DATA FOR REVIEW:
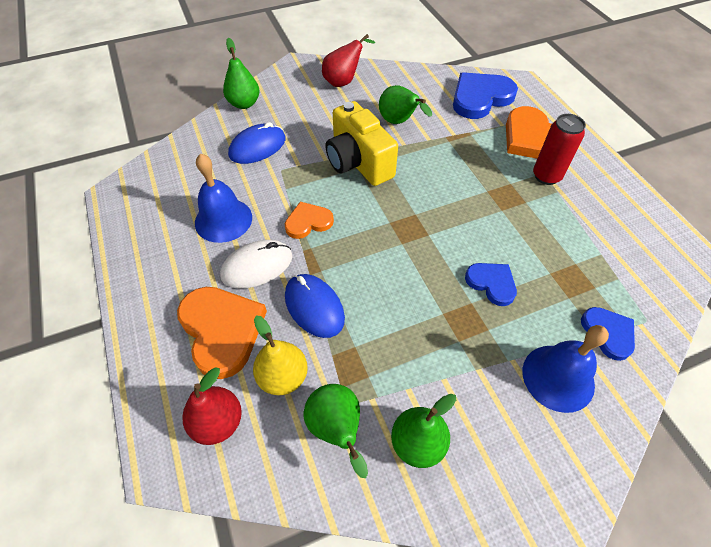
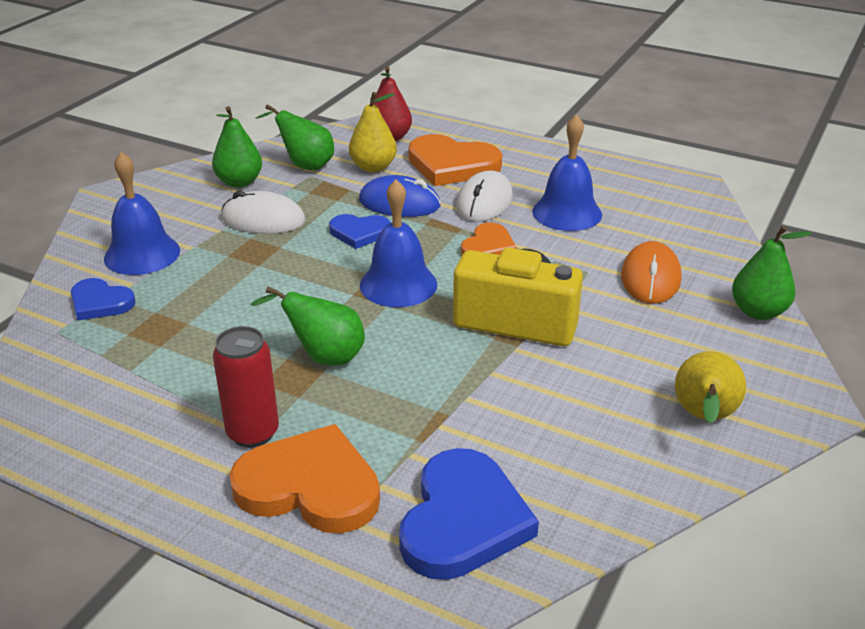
camera: 140 degrees right, 20 degrees down
(257, 147) = (650, 278): blue mouse -> orange mouse
(343, 81) = (703, 418): red pear -> yellow pear
(394, 225) = (398, 284): none -> blue bell
(399, 122) = (536, 399): green pear -> green pear (324, 357)
(434, 359) = (263, 220): none -> white mouse
(491, 283) = (248, 286): blue heart -> blue heart (359, 233)

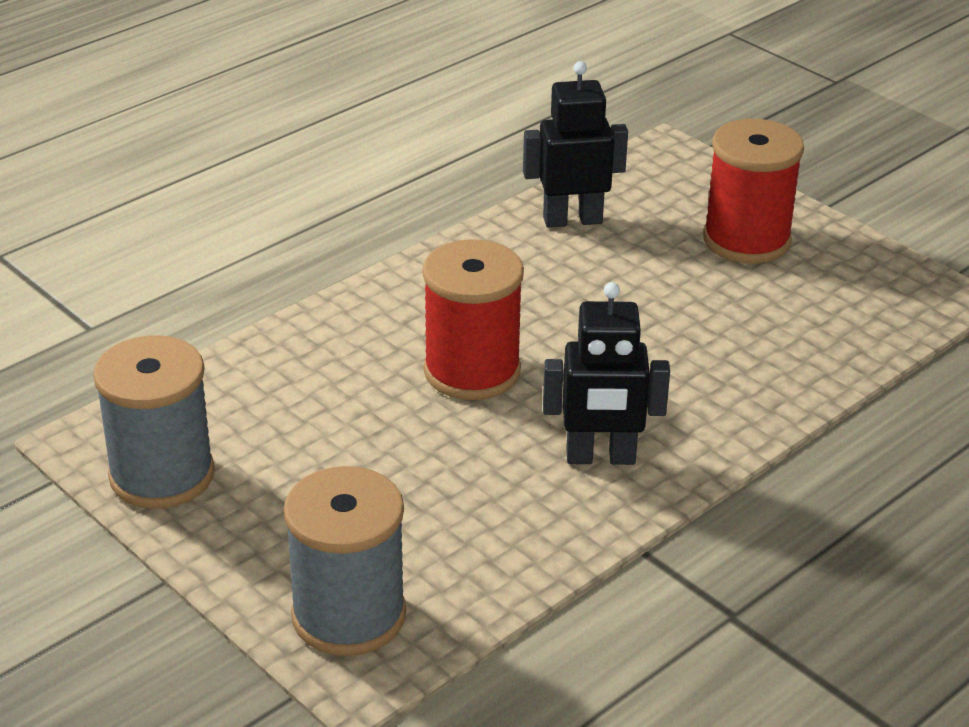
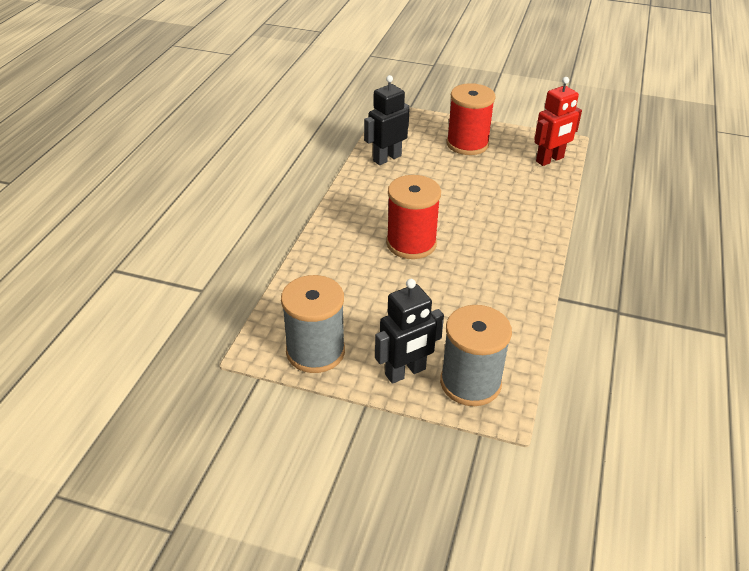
camera: 30 degrees left, 5 degrees up
(600, 457) = (503, 262): black robot -> black robot (405, 372)
(880, 316) = (550, 160): none -> red robot

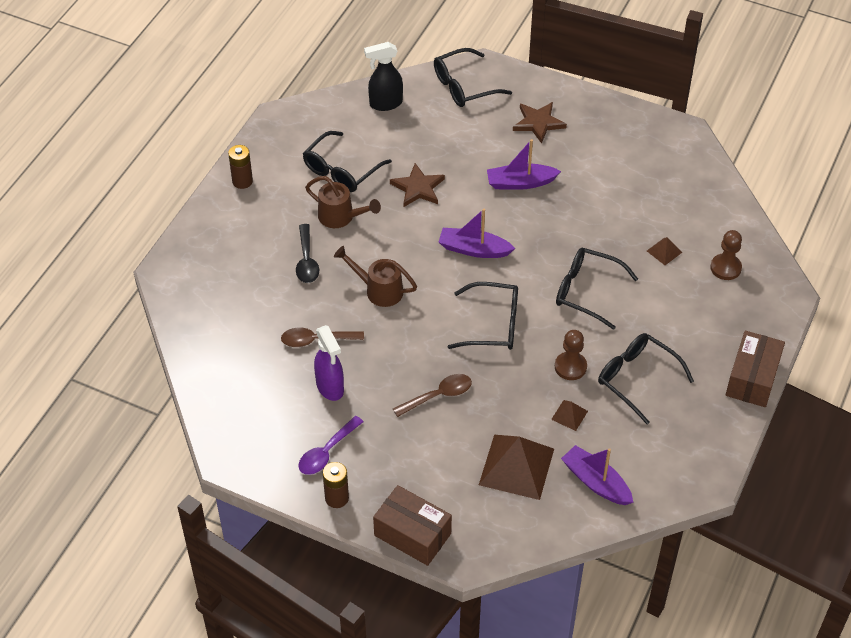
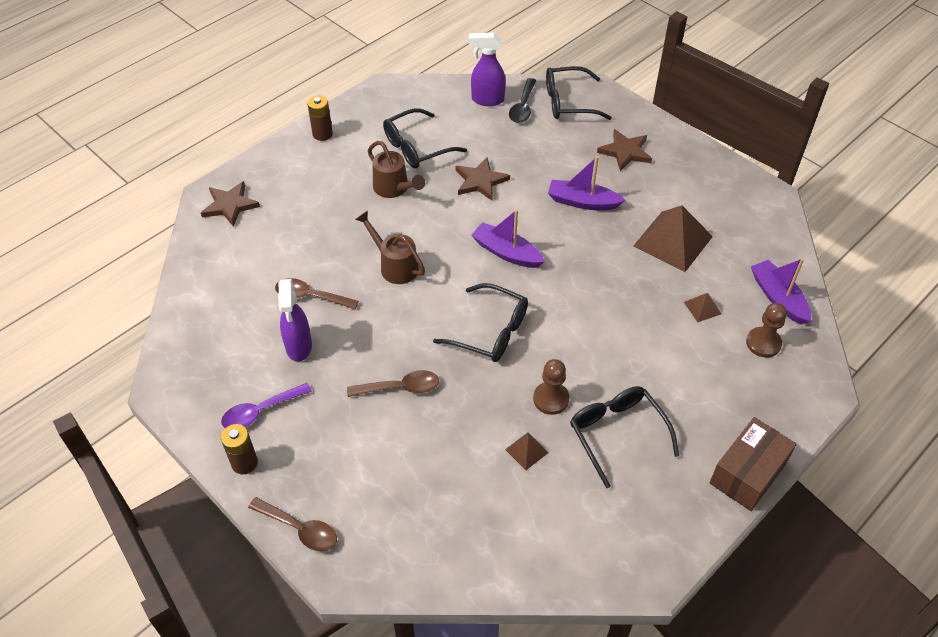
camera: 20 degrees right, 0 degrees up
(191, 276) = (230, 205): none -> brown star
(306, 260) = (341, 219): black spoon -> black spoon (523, 107)
(385, 104) = (487, 100): black spray bottle -> purple spray bottle
(412, 534) = (299, 529): brown box -> brown spoon
(516, 466) = (444, 490): brown pyramid -> brown pyramid (673, 241)
(586, 291) = (602, 326): black glasses -> none
(596, 482) = (522, 536): purple boat -> purple boat (778, 298)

ACTIVITY: Repeat each of the entries above exactly, but do not carry over the pictures.

SOLUTION:
camera: 140 degrees right, 20 degrees down
(257, 147) = (650, 278): blue mouse -> orange mouse
(343, 81) = (703, 418): red pear -> yellow pear
(394, 225) = (398, 284): none -> blue bell
(399, 122) = (536, 399): green pear -> green pear (324, 357)
(434, 359) = (263, 220): none -> white mouse
(491, 283) = (248, 286): blue heart -> blue heart (359, 233)

camera: 30 degrees left, 5 degrees up
(600, 457) = (503, 262): black robot -> black robot (405, 372)
(880, 316) = (550, 160): none -> red robot

camera: 20 degrees right, 0 degrees up
(191, 276) = (230, 205): none -> brown star
(306, 260) = (341, 219): black spoon -> black spoon (523, 107)
(385, 104) = (487, 100): black spray bottle -> purple spray bottle
(412, 534) = (299, 529): brown box -> brown spoon
(516, 466) = (444, 490): brown pyramid -> brown pyramid (673, 241)
(586, 291) = (602, 326): black glasses -> none
(596, 482) = (522, 536): purple boat -> purple boat (778, 298)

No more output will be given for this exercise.